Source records
↓

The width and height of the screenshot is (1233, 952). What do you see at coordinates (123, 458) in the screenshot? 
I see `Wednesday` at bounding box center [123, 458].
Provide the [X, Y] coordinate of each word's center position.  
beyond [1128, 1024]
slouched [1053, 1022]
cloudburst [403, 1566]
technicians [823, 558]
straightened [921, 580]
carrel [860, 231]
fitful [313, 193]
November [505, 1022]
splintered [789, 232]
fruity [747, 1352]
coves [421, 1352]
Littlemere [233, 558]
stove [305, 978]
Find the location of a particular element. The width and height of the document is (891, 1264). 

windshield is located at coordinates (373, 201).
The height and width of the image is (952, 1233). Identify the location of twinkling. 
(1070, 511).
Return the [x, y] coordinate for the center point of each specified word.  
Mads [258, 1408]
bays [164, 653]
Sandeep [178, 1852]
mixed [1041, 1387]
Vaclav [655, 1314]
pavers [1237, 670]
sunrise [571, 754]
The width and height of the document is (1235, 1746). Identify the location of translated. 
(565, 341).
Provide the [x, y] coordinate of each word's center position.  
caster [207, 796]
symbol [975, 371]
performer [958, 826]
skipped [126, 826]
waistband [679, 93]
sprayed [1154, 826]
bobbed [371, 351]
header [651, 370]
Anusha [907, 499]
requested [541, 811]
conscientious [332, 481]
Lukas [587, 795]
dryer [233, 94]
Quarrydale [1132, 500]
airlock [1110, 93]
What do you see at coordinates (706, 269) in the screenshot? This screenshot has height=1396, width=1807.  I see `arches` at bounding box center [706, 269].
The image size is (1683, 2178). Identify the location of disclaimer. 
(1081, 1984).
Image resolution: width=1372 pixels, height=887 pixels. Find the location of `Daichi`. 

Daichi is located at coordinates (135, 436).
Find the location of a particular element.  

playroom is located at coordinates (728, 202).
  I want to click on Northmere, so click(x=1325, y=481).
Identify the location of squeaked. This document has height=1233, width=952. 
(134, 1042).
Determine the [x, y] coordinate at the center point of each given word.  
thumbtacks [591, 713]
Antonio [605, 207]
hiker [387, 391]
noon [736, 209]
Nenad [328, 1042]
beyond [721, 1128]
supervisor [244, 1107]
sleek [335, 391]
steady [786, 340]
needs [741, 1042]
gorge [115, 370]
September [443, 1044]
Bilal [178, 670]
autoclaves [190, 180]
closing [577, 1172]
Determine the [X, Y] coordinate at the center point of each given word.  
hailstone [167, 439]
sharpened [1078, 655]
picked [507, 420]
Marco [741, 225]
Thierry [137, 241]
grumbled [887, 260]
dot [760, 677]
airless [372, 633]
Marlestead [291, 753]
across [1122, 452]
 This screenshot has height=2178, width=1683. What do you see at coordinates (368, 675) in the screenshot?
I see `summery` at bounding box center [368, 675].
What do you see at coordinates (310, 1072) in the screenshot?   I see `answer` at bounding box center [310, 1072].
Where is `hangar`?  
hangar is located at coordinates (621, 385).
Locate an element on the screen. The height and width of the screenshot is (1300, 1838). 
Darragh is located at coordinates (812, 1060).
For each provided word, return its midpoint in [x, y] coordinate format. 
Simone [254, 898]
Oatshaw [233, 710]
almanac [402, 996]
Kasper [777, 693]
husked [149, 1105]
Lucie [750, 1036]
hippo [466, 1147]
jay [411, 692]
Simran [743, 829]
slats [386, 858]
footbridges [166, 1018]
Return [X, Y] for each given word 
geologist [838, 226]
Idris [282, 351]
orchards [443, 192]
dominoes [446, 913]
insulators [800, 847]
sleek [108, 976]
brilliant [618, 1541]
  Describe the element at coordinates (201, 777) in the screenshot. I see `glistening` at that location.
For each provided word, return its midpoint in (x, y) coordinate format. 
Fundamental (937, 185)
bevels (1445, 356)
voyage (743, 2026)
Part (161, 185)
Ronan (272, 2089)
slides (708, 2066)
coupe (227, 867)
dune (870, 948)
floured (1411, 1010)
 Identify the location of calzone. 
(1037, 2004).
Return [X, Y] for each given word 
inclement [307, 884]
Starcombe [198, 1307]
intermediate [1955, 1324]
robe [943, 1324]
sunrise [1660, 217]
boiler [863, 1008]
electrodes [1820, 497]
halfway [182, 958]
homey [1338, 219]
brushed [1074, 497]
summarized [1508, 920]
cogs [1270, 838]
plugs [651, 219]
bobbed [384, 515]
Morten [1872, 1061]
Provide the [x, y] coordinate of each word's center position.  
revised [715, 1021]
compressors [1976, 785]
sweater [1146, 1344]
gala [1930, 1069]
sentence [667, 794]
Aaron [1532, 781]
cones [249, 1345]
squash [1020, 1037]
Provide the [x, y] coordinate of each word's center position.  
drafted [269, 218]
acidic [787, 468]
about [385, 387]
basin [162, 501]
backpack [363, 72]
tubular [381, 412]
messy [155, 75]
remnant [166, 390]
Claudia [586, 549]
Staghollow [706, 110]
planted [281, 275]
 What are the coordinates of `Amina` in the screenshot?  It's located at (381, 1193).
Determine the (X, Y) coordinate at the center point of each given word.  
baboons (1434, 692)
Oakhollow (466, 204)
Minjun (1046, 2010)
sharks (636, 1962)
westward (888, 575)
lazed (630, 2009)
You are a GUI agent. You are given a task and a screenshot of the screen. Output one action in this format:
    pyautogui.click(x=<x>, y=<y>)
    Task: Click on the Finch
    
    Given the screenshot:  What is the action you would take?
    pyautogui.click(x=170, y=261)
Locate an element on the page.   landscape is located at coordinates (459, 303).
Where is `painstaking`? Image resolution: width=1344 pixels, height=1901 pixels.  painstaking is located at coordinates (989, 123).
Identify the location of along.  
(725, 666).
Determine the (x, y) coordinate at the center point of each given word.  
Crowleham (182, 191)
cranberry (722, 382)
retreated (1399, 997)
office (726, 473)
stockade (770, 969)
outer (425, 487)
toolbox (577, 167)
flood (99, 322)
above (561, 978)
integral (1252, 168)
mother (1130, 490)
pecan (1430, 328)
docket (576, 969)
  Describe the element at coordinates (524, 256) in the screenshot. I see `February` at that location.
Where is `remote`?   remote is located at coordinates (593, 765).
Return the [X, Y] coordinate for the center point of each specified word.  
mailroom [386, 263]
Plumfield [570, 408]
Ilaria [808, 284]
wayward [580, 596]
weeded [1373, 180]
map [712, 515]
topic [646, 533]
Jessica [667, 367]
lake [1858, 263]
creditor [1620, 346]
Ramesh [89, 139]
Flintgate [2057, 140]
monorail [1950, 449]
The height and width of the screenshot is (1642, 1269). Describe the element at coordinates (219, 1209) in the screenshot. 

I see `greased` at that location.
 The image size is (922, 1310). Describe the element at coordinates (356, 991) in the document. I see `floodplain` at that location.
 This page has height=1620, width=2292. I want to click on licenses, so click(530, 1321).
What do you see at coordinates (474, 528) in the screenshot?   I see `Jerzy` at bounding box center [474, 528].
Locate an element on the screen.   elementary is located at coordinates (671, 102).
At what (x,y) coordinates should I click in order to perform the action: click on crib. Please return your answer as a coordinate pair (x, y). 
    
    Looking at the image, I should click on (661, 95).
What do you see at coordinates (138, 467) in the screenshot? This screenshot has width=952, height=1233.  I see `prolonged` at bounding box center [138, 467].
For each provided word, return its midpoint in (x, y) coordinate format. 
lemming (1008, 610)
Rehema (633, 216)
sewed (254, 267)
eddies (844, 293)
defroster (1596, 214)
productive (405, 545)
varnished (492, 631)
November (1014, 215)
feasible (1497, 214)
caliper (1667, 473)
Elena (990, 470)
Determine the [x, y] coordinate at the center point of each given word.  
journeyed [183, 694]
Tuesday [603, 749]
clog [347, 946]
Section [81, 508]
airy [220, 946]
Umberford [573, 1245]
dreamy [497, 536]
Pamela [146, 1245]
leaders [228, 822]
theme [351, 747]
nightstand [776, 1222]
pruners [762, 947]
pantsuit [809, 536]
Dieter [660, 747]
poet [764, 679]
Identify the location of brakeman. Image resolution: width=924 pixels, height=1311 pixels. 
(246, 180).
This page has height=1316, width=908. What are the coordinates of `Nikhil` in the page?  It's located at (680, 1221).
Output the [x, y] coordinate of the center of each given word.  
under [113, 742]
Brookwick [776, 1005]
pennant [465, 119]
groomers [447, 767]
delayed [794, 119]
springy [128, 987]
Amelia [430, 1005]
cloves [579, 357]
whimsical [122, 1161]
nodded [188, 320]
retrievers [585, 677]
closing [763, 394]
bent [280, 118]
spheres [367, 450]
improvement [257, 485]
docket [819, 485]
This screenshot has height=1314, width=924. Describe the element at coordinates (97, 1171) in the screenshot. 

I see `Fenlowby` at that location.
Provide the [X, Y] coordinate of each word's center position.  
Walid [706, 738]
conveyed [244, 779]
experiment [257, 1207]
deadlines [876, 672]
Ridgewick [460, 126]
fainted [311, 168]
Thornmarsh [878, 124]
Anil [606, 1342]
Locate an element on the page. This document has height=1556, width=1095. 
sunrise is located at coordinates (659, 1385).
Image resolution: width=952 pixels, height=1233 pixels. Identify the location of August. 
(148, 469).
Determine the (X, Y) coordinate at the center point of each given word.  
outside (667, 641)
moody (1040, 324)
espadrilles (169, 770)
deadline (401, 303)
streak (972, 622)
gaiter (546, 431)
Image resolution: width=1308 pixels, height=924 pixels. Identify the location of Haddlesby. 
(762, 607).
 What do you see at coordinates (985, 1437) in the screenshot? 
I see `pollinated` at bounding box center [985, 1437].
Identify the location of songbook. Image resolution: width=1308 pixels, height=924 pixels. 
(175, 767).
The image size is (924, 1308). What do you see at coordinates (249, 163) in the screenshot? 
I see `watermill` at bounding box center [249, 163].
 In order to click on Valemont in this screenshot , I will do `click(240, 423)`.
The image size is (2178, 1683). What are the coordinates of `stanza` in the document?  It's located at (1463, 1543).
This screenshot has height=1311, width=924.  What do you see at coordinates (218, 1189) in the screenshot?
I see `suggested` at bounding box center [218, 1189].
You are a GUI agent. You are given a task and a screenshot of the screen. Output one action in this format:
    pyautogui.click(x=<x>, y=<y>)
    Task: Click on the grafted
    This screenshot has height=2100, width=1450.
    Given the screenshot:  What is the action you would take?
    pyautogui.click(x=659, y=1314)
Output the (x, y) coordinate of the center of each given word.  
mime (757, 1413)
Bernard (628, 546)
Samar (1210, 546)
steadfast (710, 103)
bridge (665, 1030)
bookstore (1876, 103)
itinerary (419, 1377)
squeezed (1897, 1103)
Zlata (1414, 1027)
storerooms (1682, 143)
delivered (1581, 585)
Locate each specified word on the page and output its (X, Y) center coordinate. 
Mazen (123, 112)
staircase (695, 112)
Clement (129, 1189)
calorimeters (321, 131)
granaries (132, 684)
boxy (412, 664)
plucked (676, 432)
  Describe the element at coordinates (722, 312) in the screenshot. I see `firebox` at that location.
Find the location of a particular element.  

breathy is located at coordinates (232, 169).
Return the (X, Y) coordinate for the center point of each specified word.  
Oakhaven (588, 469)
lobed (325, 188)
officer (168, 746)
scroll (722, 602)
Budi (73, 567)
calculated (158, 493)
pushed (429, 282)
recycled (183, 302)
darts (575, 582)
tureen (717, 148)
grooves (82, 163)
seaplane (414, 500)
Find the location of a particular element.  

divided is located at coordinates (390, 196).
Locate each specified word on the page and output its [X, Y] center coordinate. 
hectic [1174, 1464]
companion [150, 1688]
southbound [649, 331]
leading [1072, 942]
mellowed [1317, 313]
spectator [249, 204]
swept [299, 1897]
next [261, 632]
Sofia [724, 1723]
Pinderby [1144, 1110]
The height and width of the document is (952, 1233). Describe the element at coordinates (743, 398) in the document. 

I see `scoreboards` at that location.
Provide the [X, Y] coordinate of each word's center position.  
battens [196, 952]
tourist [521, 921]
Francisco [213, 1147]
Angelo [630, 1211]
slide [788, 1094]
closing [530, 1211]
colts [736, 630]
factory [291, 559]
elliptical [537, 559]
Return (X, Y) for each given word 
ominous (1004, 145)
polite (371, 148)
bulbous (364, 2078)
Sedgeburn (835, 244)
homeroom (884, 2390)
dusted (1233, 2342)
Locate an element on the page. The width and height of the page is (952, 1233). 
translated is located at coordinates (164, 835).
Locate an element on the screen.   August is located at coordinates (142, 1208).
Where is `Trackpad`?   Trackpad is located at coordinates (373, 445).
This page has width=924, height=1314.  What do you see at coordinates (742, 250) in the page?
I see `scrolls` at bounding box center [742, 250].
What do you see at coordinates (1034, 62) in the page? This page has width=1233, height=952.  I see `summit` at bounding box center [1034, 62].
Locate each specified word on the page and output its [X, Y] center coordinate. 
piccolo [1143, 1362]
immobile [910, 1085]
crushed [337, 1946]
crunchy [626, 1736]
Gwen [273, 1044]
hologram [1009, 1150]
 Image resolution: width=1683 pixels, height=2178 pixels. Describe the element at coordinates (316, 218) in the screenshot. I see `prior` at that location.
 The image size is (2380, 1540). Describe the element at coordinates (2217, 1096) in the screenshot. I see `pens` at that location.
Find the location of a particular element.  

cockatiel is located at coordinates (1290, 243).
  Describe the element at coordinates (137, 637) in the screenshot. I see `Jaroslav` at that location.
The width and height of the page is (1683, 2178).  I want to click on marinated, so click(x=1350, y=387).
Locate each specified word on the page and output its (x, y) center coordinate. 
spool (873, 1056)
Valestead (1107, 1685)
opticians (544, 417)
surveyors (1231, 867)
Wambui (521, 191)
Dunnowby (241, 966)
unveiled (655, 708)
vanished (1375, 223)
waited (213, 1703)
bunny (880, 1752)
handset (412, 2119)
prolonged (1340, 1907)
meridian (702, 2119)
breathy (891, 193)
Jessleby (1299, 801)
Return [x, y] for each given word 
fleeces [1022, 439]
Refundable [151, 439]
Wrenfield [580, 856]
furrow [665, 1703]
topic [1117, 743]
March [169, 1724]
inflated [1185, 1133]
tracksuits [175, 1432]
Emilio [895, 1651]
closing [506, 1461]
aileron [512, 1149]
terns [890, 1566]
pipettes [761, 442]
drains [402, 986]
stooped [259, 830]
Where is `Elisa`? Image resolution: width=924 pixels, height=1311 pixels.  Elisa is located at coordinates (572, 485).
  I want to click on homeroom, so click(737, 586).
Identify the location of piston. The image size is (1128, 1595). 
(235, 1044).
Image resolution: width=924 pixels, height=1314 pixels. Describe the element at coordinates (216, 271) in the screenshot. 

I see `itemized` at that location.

↑

** What this task involves **
Put the lines of the records, starting at the line that contains "header [651, 370]" and ending at the line that contains "Daichi is located at coordinates (135, 436).", into a Markdown table with the columns Row and Line. Number each row and leave out blank lines.

** Exercise response **
| Row | Line |
|---|---|
| 1 | header [651, 370] |
| 2 | Anusha [907, 499] |
| 3 | requested [541, 811] |
| 4 | conscientious [332, 481] |
| 5 | Lukas [587, 795] |
| 6 | dryer [233, 94] |
| 7 | Quarrydale [1132, 500] |
| 8 | airlock [1110, 93] |
| 9 | What do you see at coordinates (706, 269) in the screenshot? This screenshot has height=1396, width=1807.  I see `arches` at bounding box center [706, 269]. |
| 10 | The image size is (1683, 2178). Identify the location of disclaimer.  |
| 11 | (1081, 1984). |
| 12 | Image resolution: width=1372 pixels, height=887 pixels. Find the location of `Daichi`.  |
| 13 | Daichi is located at coordinates (135, 436). |